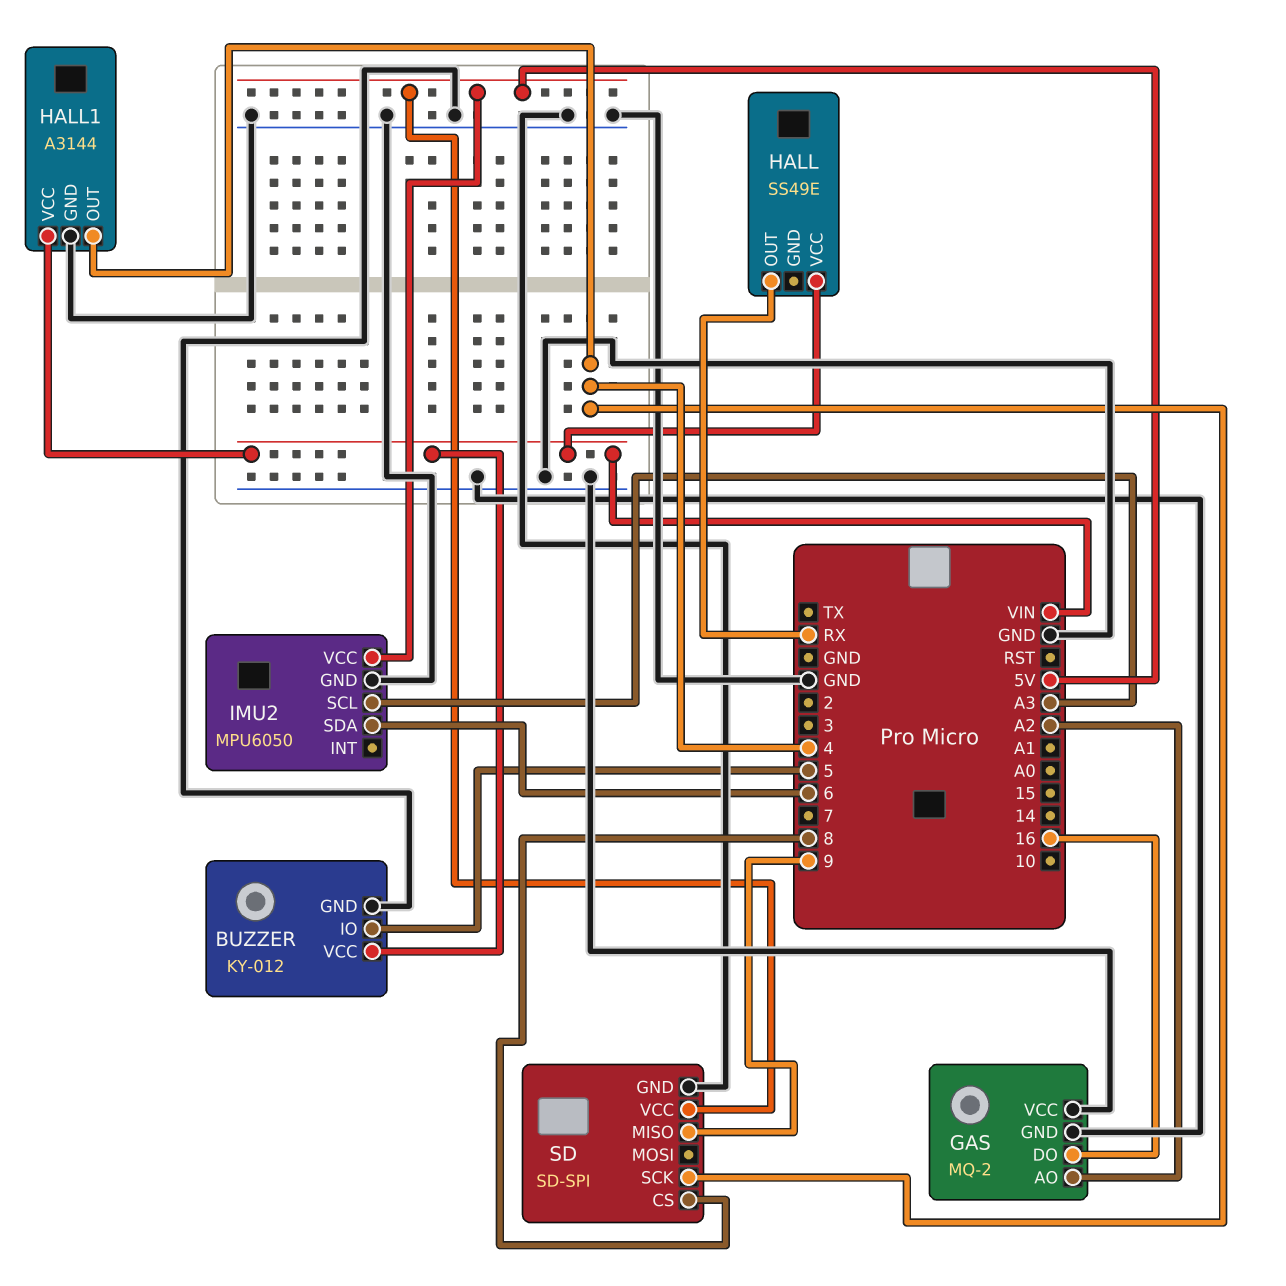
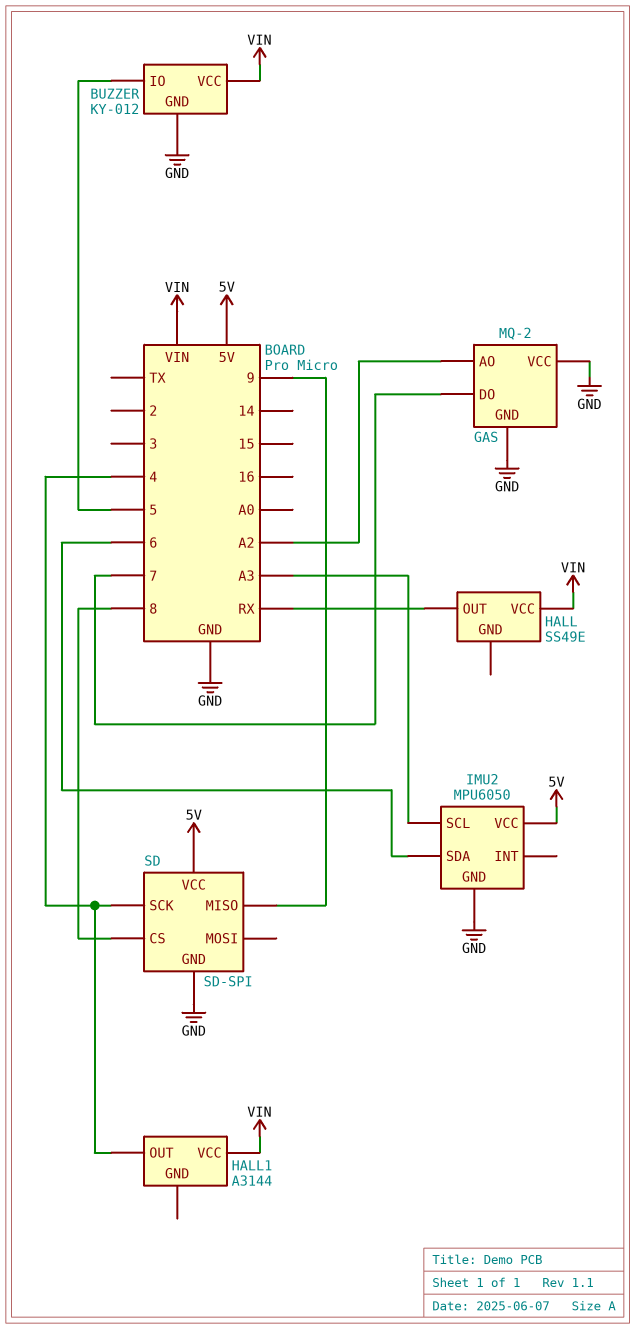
GAS pin DO: 16 -> 7
HALL1 pin GND: GND -> none

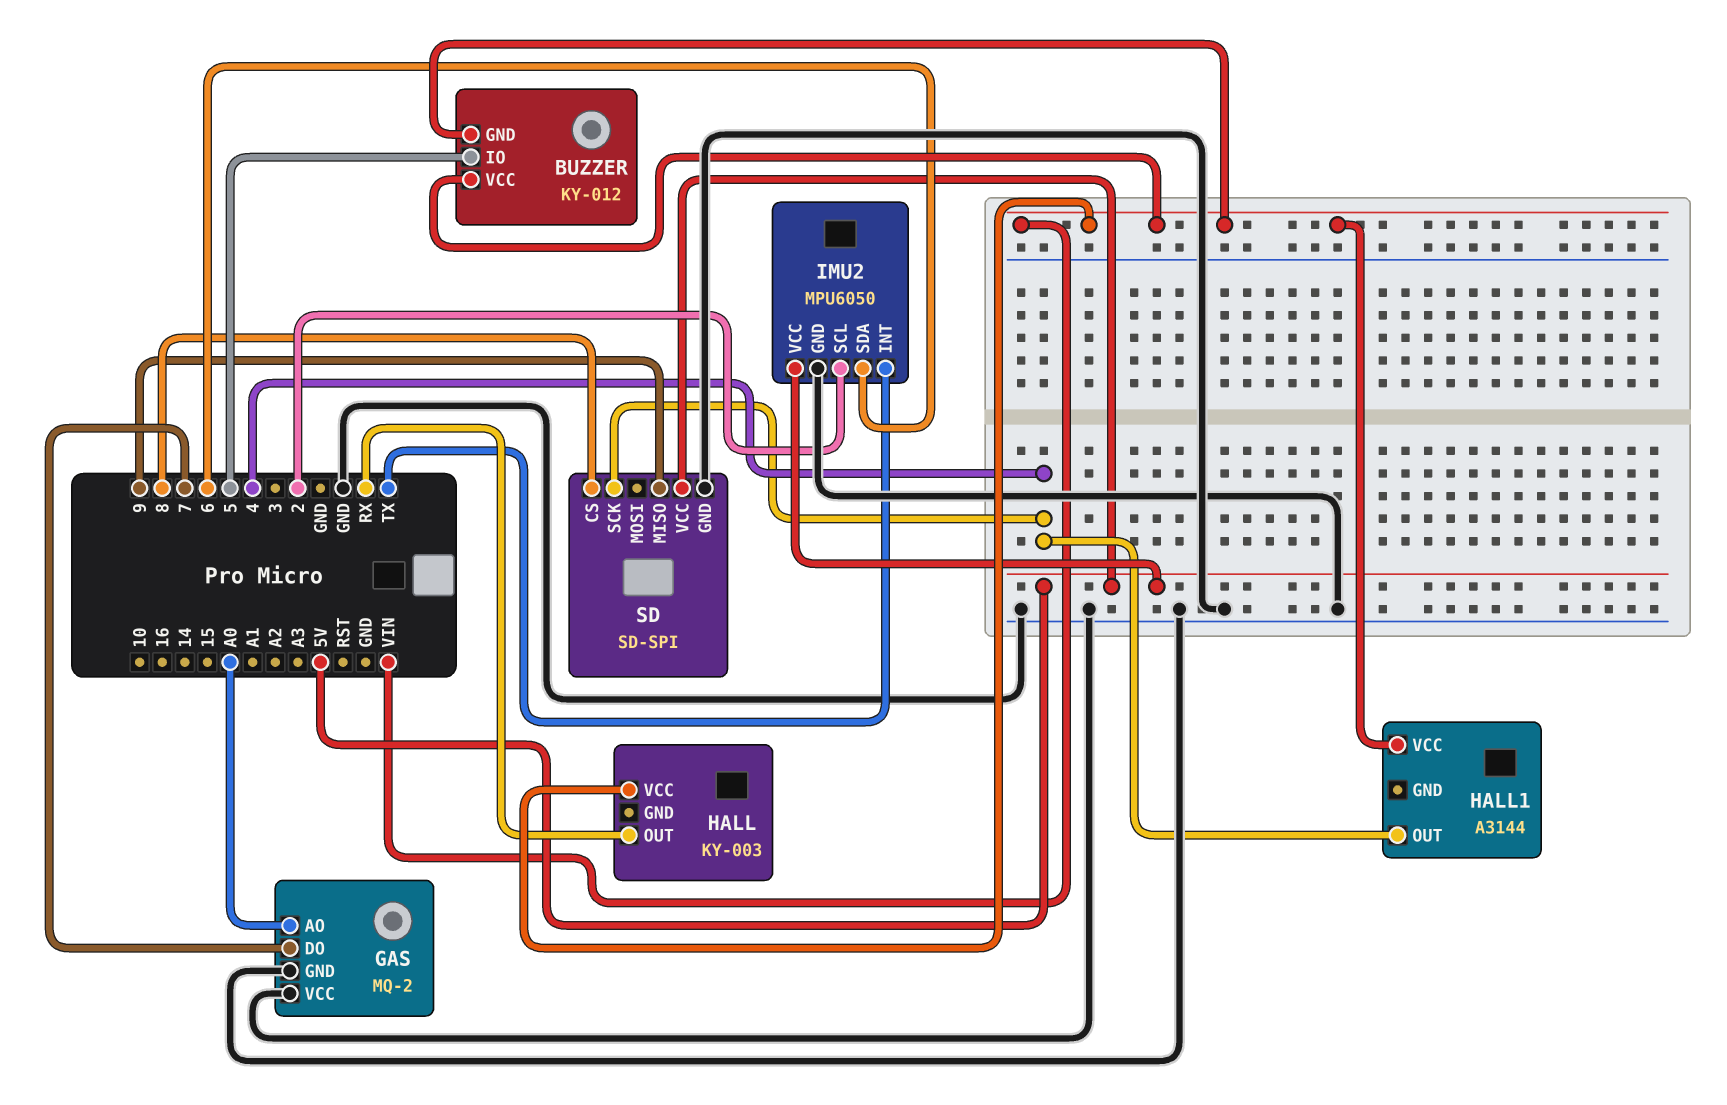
BUZZER pin GND: GND -> VIN
GAS pin AO: A2 -> A0
HALL: SS49E -> KY-003
IMU2 pin INT: none -> TX
IMU2 pin SCL: A3 -> 2

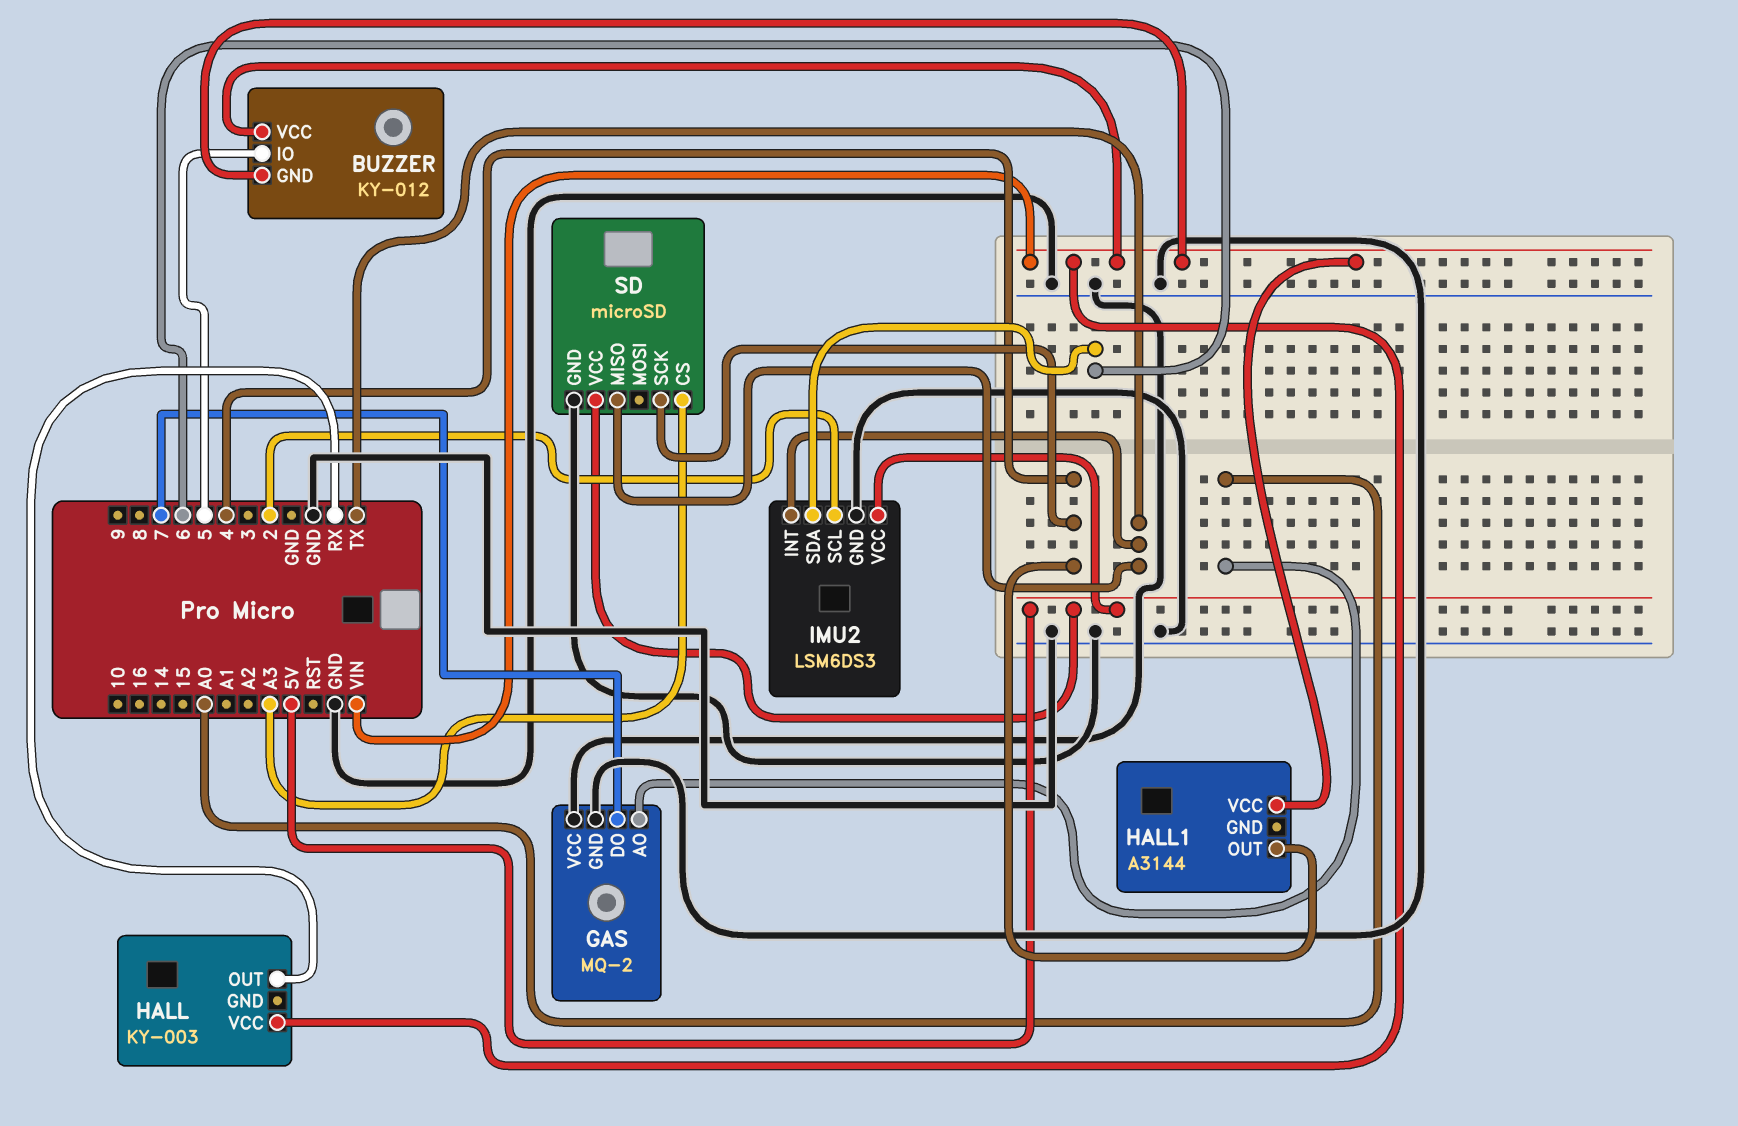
IMU2: MPU6050 -> LSM6DS3
SD: SD-SPI -> microSD
SD pin CS: 8 -> A3
SD pin MISO: 9 -> TX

================

-- What the task asks --
Please go through the data above and copy each line containing the word "none".

-- Answer box --
HALL1 pin GND: GND -> none
IMU2 pin INT: none -> TX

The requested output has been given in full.